• What you will do
Write out the full listing exactly as given, minus the images.

===== Supplied material =====

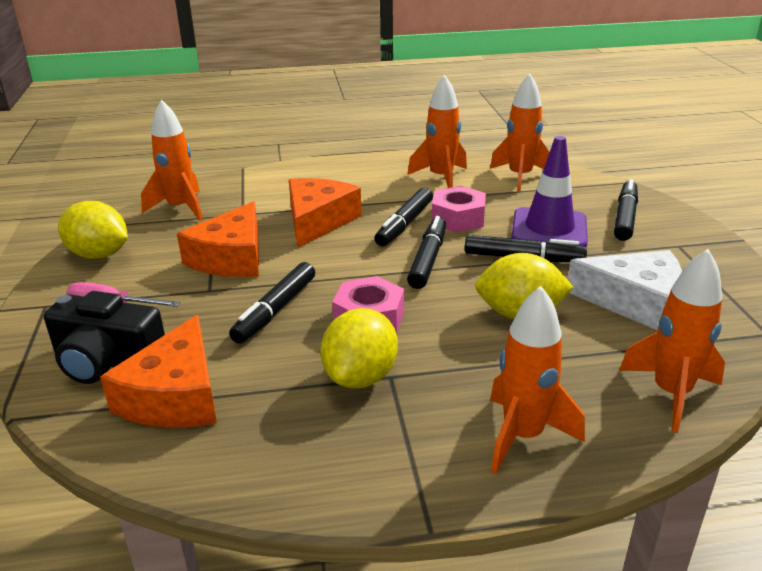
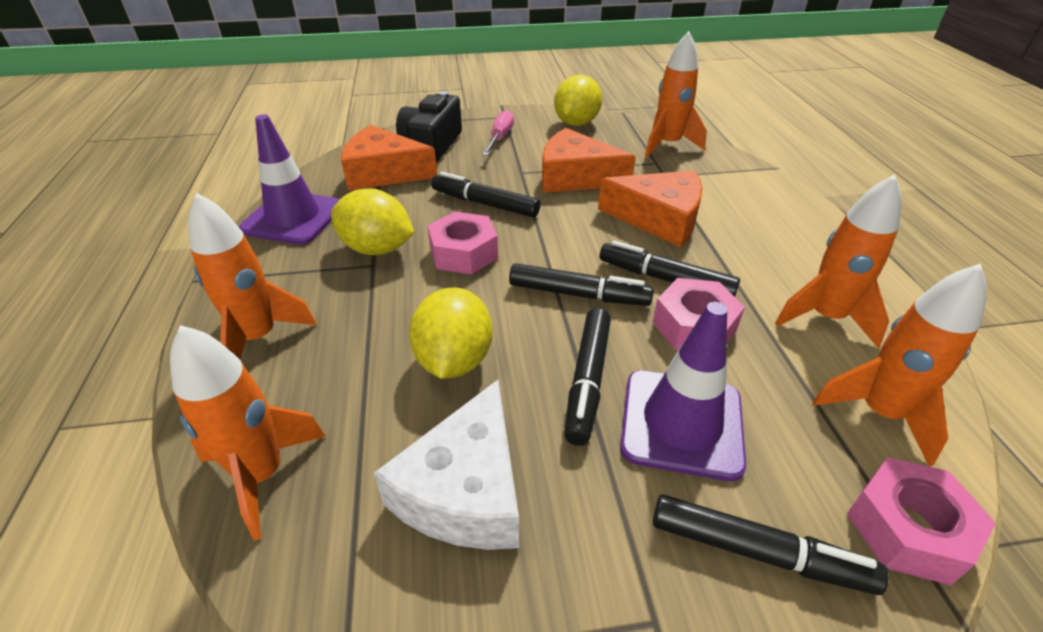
camera: 90 degrees right, 10 degrees up
(283, 464) = (293, 218): none -> purple traffic cone
(592, 183) = (907, 529): none -> pink nut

=====

• Solution
camera: 90 degrees right, 10 degrees up
(283, 464) = (293, 218): none -> purple traffic cone
(592, 183) = (907, 529): none -> pink nut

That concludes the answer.